* _ASSIGNED TASK_
Up to and including the line that contains "grey dumbbell [480,472,518,530]", write out each line of the material from its first line, exactly.

---- DATA FOR PROCESSING

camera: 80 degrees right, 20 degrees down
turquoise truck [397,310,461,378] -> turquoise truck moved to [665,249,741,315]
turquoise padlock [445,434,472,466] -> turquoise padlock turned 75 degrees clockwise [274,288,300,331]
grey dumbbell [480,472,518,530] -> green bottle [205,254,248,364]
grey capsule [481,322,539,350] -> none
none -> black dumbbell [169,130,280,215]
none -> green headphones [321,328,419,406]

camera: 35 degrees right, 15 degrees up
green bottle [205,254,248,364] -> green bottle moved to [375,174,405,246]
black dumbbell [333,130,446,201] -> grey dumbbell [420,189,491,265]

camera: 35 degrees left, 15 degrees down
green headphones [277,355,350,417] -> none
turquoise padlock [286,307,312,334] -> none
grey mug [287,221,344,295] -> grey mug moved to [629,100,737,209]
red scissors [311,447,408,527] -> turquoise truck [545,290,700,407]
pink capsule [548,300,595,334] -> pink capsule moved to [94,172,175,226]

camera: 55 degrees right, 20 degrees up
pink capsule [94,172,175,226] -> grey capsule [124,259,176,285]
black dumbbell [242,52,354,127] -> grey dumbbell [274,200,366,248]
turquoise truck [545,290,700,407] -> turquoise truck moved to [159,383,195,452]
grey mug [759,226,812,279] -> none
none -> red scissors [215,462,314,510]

--------

* _TASK RESULT_
camera: 80 degrees right, 20 degrees down
turquoise truck [397,310,461,378] -> turquoise truck moved to [665,249,741,315]
turquoise padlock [445,434,472,466] -> turquoise padlock turned 75 degrees clockwise [274,288,300,331]
grey dumbbell [480,472,518,530] -> green bottle [205,254,248,364]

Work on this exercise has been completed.